In the records below, locate the line containing "lime brick G5"; output that line and every following line through the last, exactly.

*** SOURCE RECORDS ***

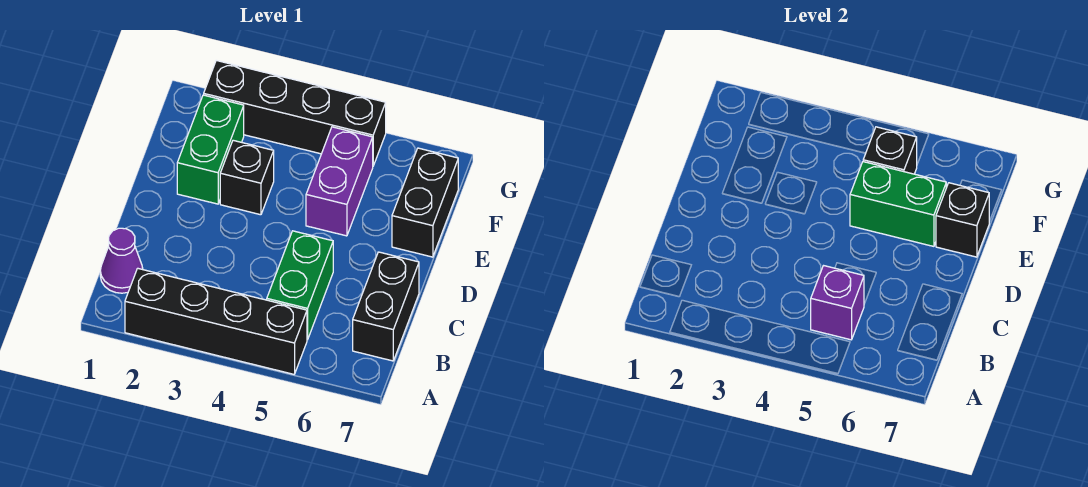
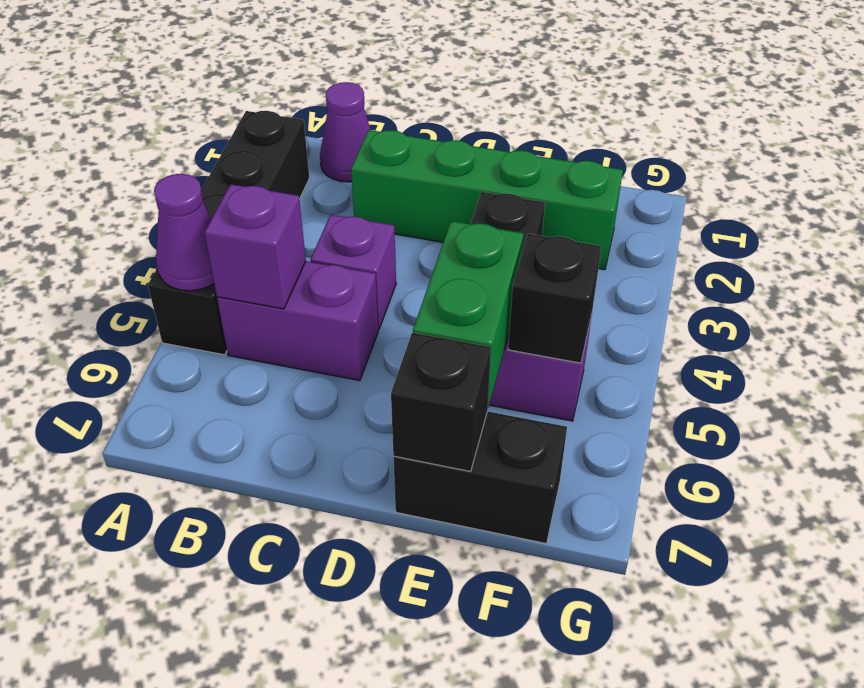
none -> purple cone A5 level 2
green brick B5:C5 level 1 -> purple brick B5:C5 level 1
black brick B7:C7 level 1 -> none
none -> purple brick C4 level 1
green brick E2:F2 level 1 -> green brick C2:F2 level 1
black brick G2:G5 level 1 -> none

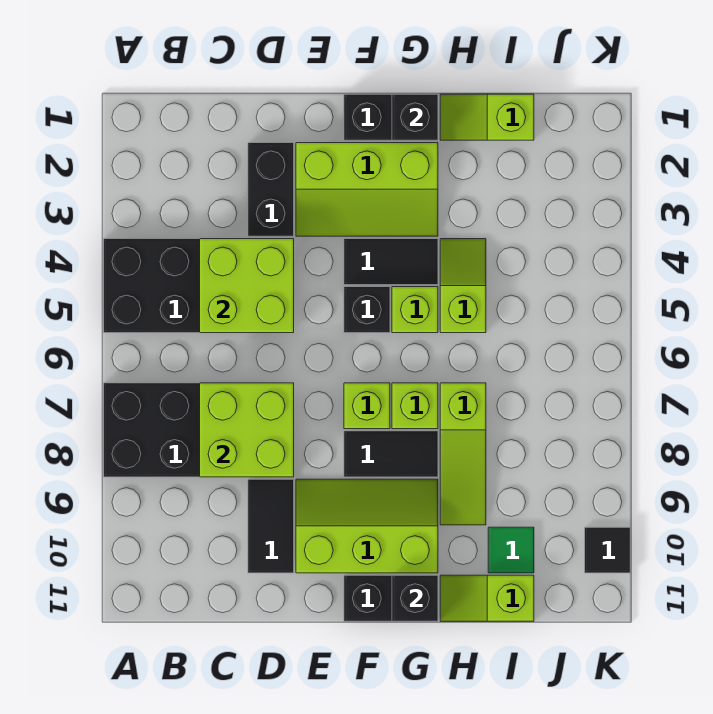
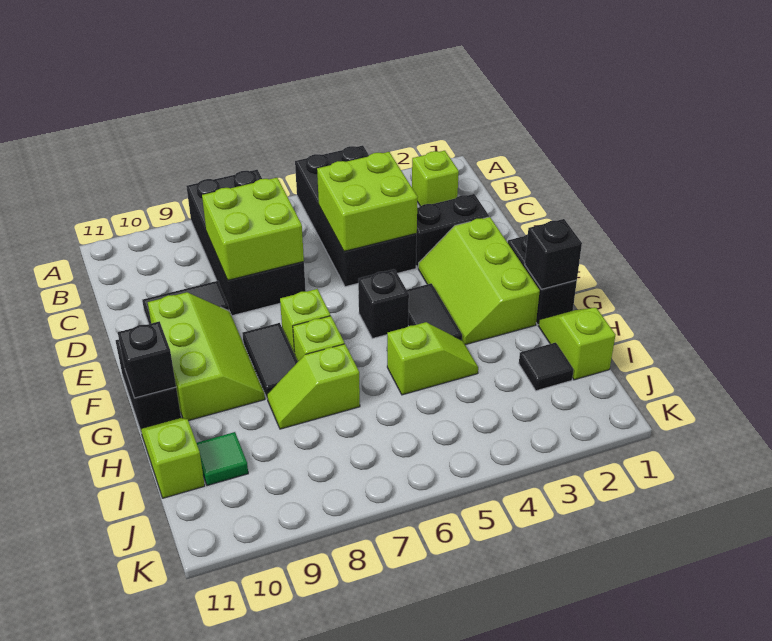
lime brick G5 level 1 -> lime brick B2 level 1
lime slope H7:H9 level 1 top 7 -> lime slope H7:H8 level 1 top 7
black tile K10 level 1 -> black tile I2 level 1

*** End of SOURCE RECORDS ***

ANSWER TO THE PROBLEM:
lime brick G5 level 1 -> lime brick B2 level 1
lime slope H7:H9 level 1 top 7 -> lime slope H7:H8 level 1 top 7
black tile K10 level 1 -> black tile I2 level 1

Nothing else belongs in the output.